• [EXERCISE DIRECTIONS]: Rewrite the records below, replacing every "moved" with "shifted" and changing nothing else. Leave out the picture lines.
## Begin MATERIAL FOR THIS EXERCISE
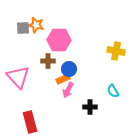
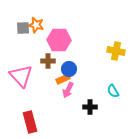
pink triangle: moved 3 px right, 1 px up
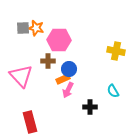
orange star: moved 3 px down
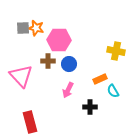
blue circle: moved 5 px up
orange rectangle: moved 37 px right
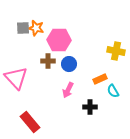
pink triangle: moved 5 px left, 2 px down
red rectangle: rotated 25 degrees counterclockwise
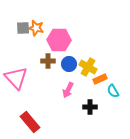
yellow cross: moved 28 px left, 16 px down; rotated 18 degrees clockwise
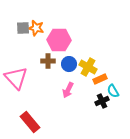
black cross: moved 12 px right, 6 px up; rotated 24 degrees counterclockwise
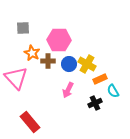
orange star: moved 4 px left, 25 px down; rotated 14 degrees clockwise
yellow cross: moved 1 px left, 3 px up
black cross: moved 7 px left, 2 px down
## End MATERIAL FOR THIS EXERCISE
• [ANSWER IN FULL]:
pink triangle: shifted 3 px right, 1 px up
orange star: shifted 3 px down
blue circle: shifted 5 px up
orange rectangle: shifted 37 px right
pink triangle: shifted 5 px left, 2 px down
red rectangle: rotated 25 degrees counterclockwise
yellow cross: shifted 28 px left, 16 px down; rotated 18 degrees clockwise
black cross: shifted 12 px right, 6 px up; rotated 24 degrees counterclockwise
orange star: shifted 4 px left, 25 px down; rotated 14 degrees clockwise
yellow cross: shifted 1 px left, 3 px up
black cross: shifted 7 px left, 2 px down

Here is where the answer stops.